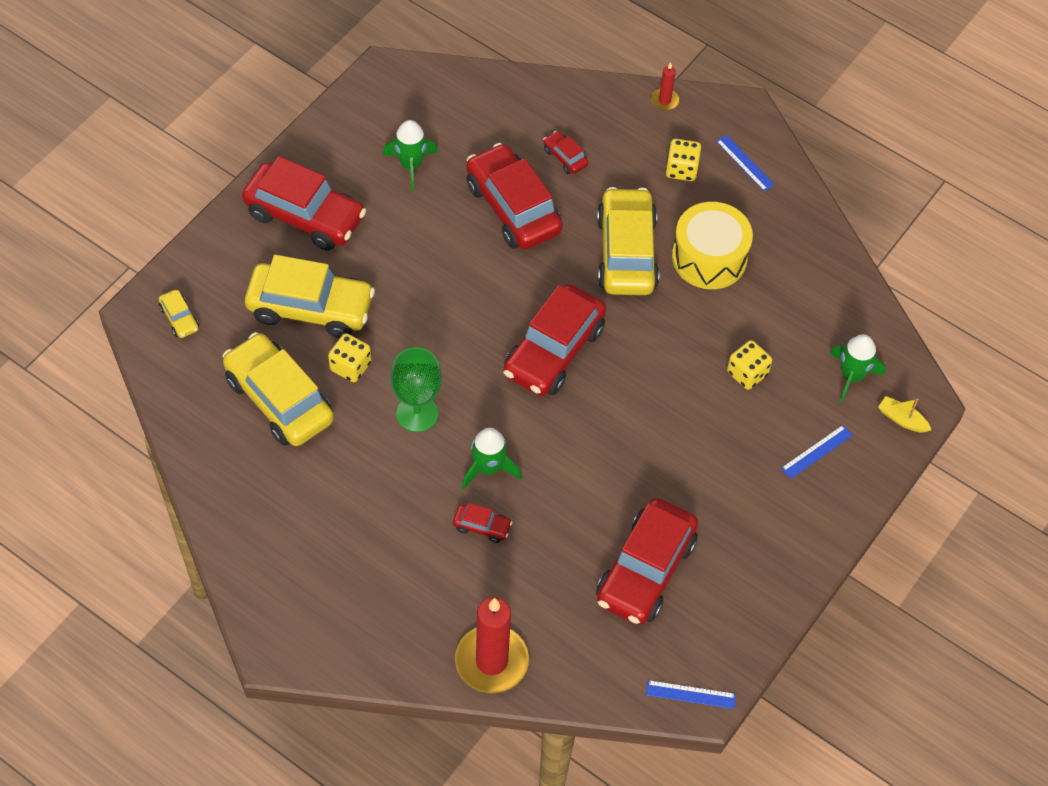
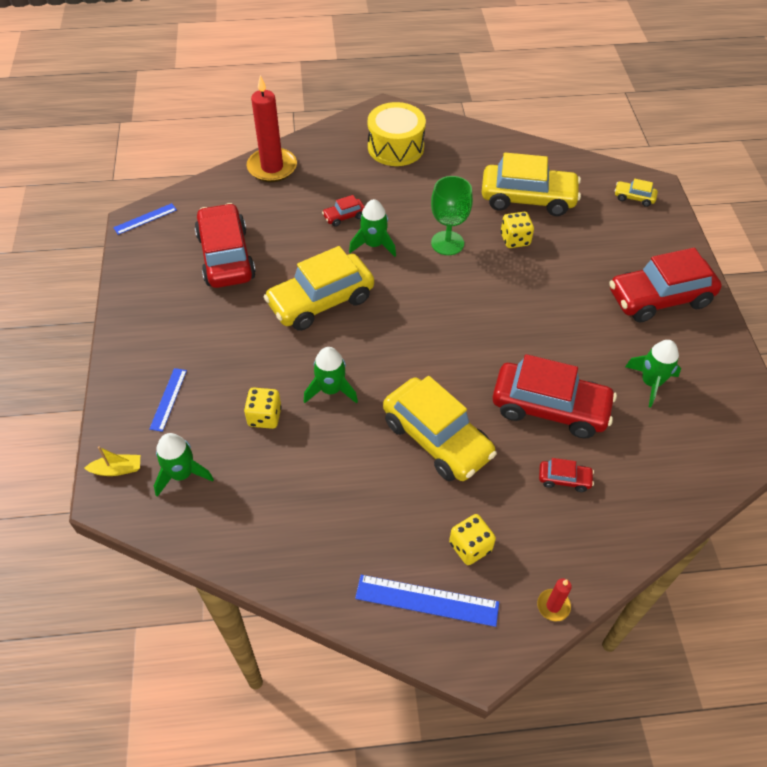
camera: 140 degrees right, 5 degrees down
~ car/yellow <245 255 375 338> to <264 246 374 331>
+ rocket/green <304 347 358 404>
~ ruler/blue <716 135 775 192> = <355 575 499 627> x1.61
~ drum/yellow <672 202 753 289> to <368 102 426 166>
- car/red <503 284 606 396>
──────────
Each record is to be restated word for word; no picture goes in.

SOLUTION FOR THIS EXERCISE |
camera: 140 degrees right, 5 degrees down
~ car/yellow <245 255 375 338> to <264 246 374 331>
+ rocket/green <304 347 358 404>
~ ruler/blue <716 135 775 192> = <355 575 499 627> x1.61
~ drum/yellow <672 202 753 289> to <368 102 426 166>
- car/red <503 284 606 396>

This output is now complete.